-- What to produce --
Given the records underneath, please repeat exactly the lines from the line with "purple eraser [181,213,230,251] -> none" through the line with "grey notebook [351,265,428,346] -> none", passing over any picture.

-- Information --
━━━━━━━━━━━━━━━━━━━━

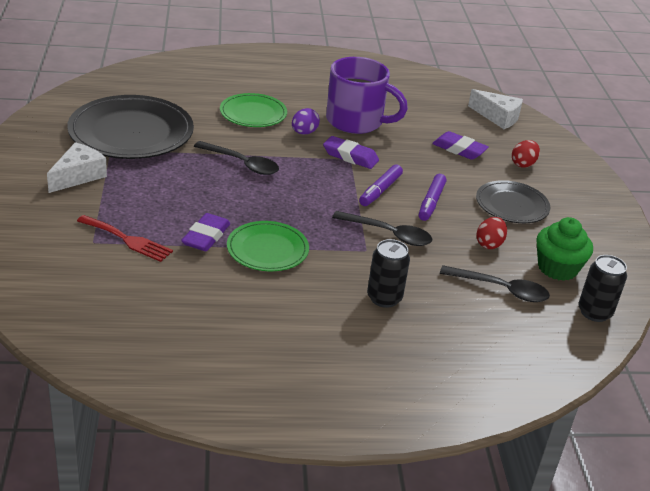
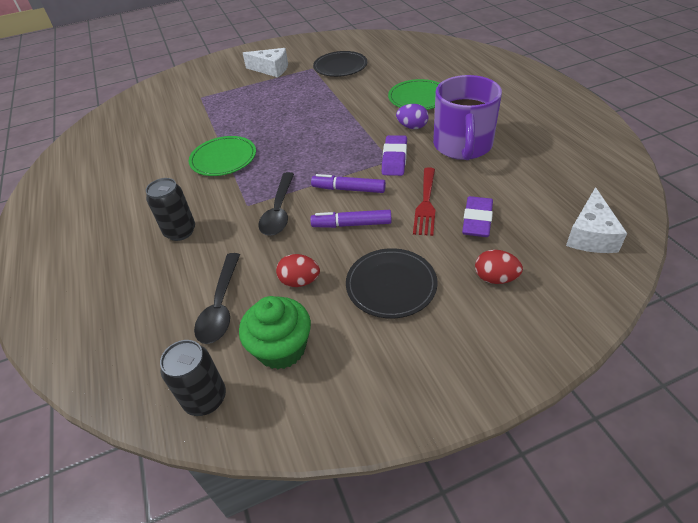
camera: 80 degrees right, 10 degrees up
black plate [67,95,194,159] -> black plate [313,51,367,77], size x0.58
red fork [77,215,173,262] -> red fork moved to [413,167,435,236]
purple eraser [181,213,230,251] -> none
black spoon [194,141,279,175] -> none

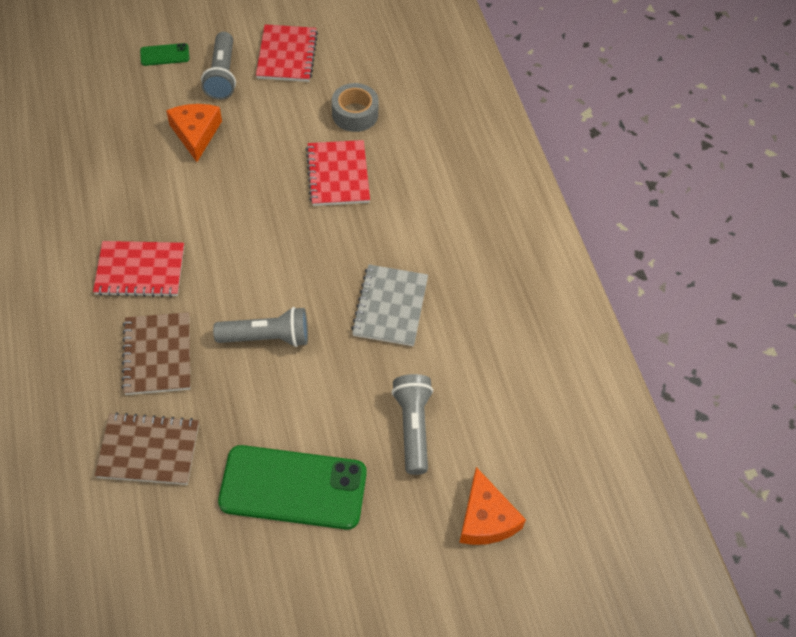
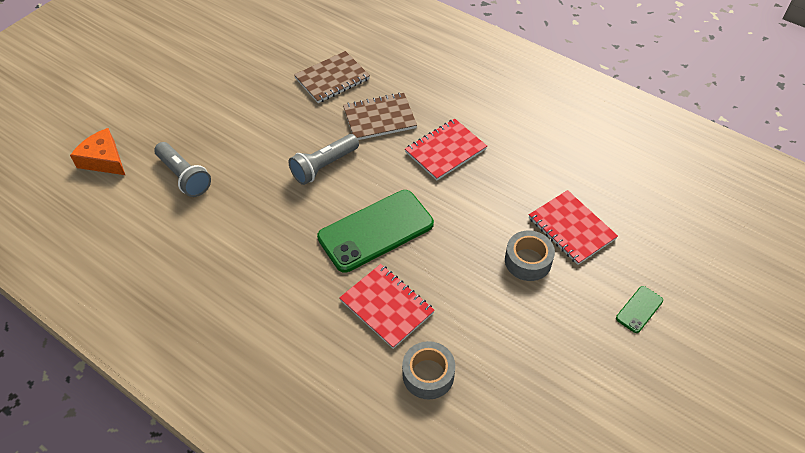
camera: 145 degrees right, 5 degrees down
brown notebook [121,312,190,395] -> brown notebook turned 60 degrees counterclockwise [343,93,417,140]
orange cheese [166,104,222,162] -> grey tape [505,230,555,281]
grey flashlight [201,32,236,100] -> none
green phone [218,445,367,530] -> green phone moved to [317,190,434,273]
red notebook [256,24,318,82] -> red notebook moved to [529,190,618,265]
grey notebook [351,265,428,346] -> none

━━━━━━━━━━━━━━━━━━━━

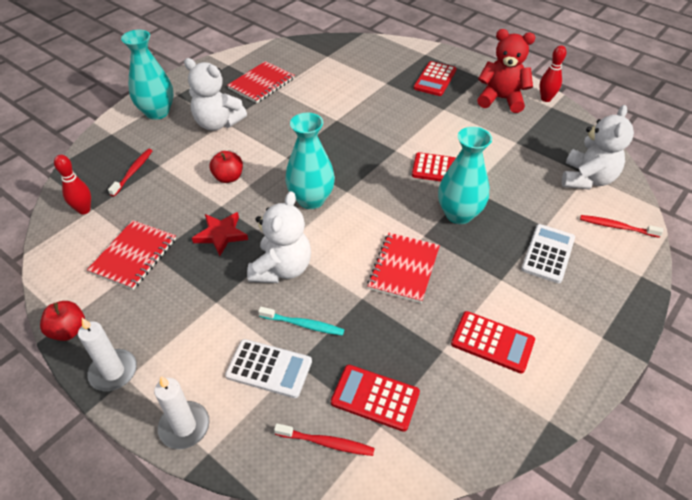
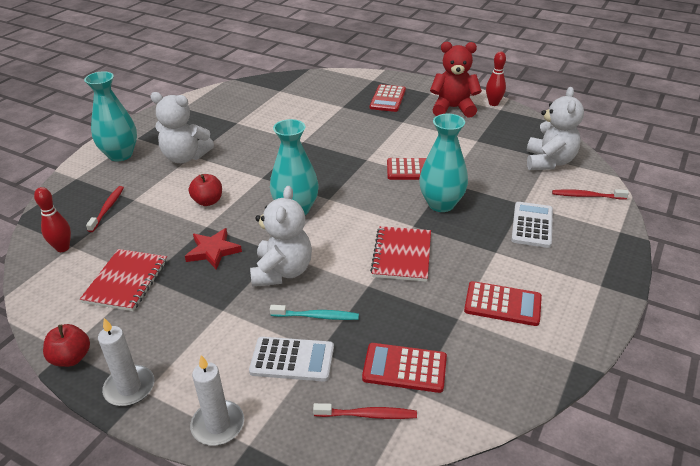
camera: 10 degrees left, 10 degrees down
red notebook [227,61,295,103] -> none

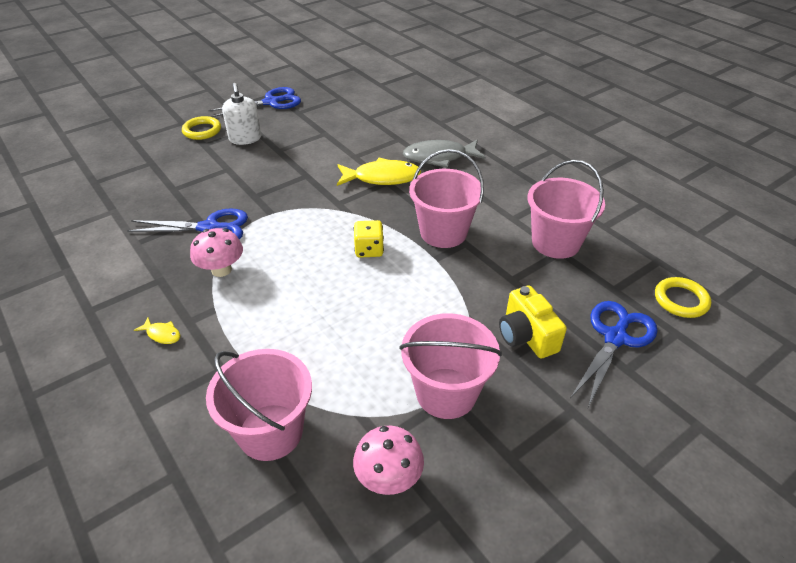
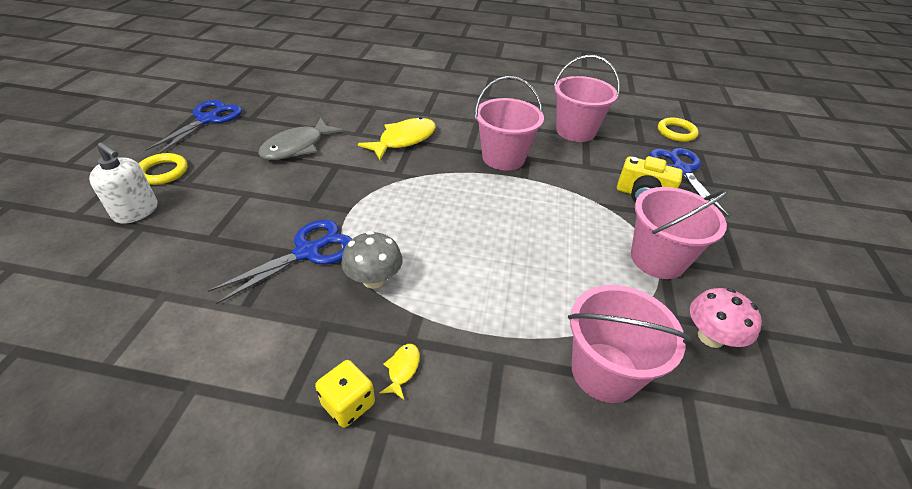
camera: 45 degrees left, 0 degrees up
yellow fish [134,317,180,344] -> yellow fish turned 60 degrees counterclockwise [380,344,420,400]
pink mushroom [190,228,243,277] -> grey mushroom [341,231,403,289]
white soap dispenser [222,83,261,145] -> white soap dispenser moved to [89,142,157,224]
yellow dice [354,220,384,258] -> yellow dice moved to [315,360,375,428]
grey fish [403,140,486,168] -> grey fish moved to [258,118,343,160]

━━━━━━━━━━━━━━━━━━━━

-- Written reply --
purple eraser [181,213,230,251] -> none
black spoon [194,141,279,175] -> none

camera: 145 degrees right, 5 degrees down
brown notebook [121,312,190,395] -> brown notebook turned 60 degrees counterclockwise [343,93,417,140]
orange cheese [166,104,222,162] -> grey tape [505,230,555,281]
grey flashlight [201,32,236,100] -> none
green phone [218,445,367,530] -> green phone moved to [317,190,434,273]
red notebook [256,24,318,82] -> red notebook moved to [529,190,618,265]
grey notebook [351,265,428,346] -> none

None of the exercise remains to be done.